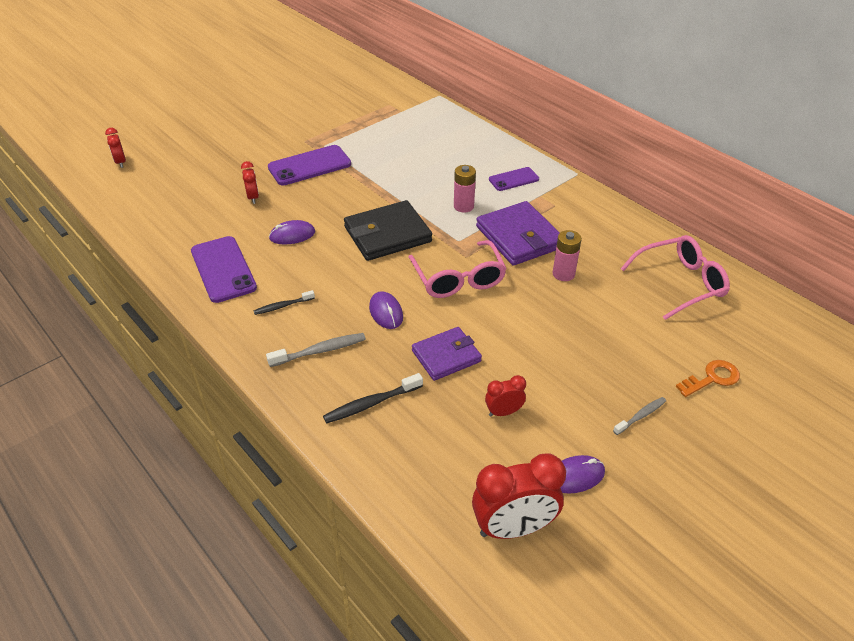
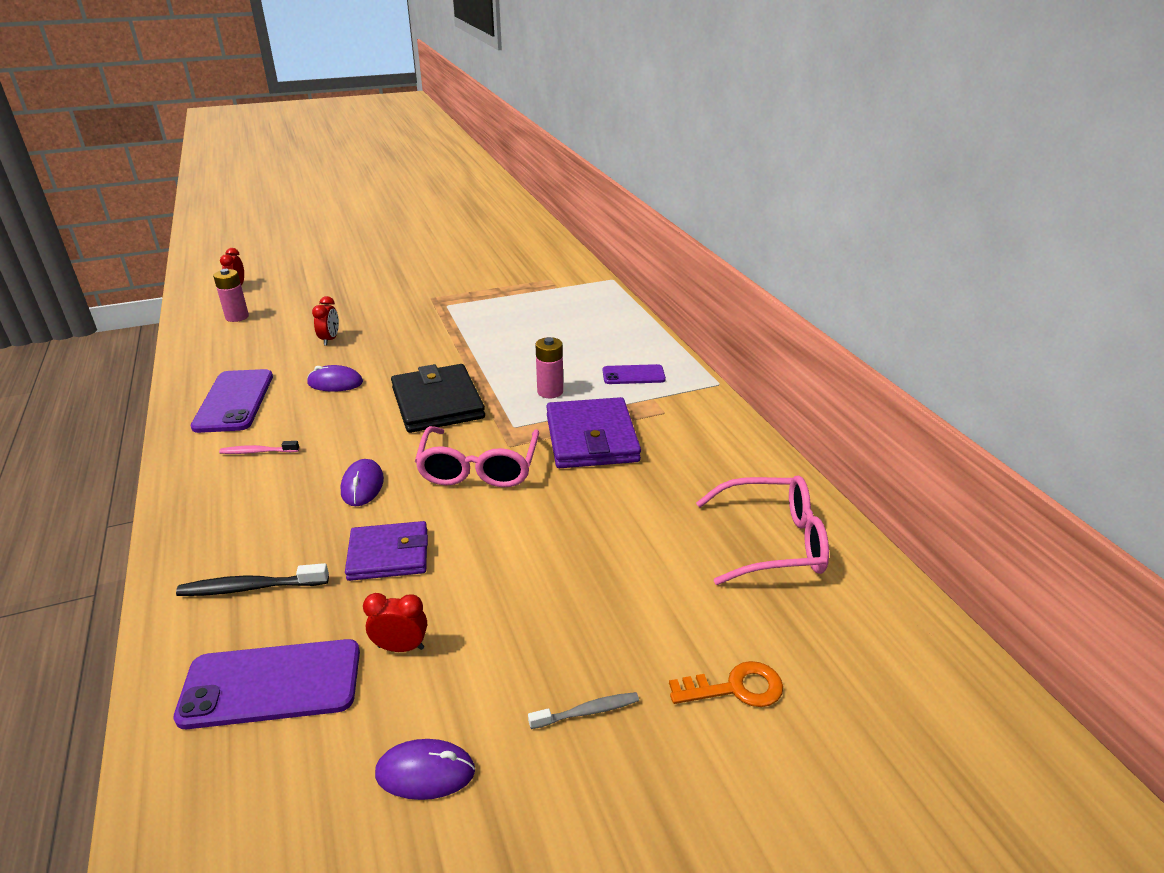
camera: 20 degrees right, 10 degrees down
(282, 306) = (257, 452): black toothbrush -> pink toothbrush
(309, 166) = (414, 321): purple phone -> purple phone (271, 684)
(320, 351) = (251, 510): grey toothbrush -> none
(387, 234) = (437, 403): black wallet -> black wallet turned 75 degrees clockwise
(513, 528) = (278, 822): red clock -> none
(563, 274) = (616, 493): pink battery -> pink battery (237, 317)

• [Required work]:
Please hand back every entry above exactly, with no images in the copy.

• [Your response]:
camera: 20 degrees right, 10 degrees down
(282, 306) = (257, 452): black toothbrush -> pink toothbrush
(309, 166) = (414, 321): purple phone -> purple phone (271, 684)
(320, 351) = (251, 510): grey toothbrush -> none
(387, 234) = (437, 403): black wallet -> black wallet turned 75 degrees clockwise
(513, 528) = (278, 822): red clock -> none
(563, 274) = (616, 493): pink battery -> pink battery (237, 317)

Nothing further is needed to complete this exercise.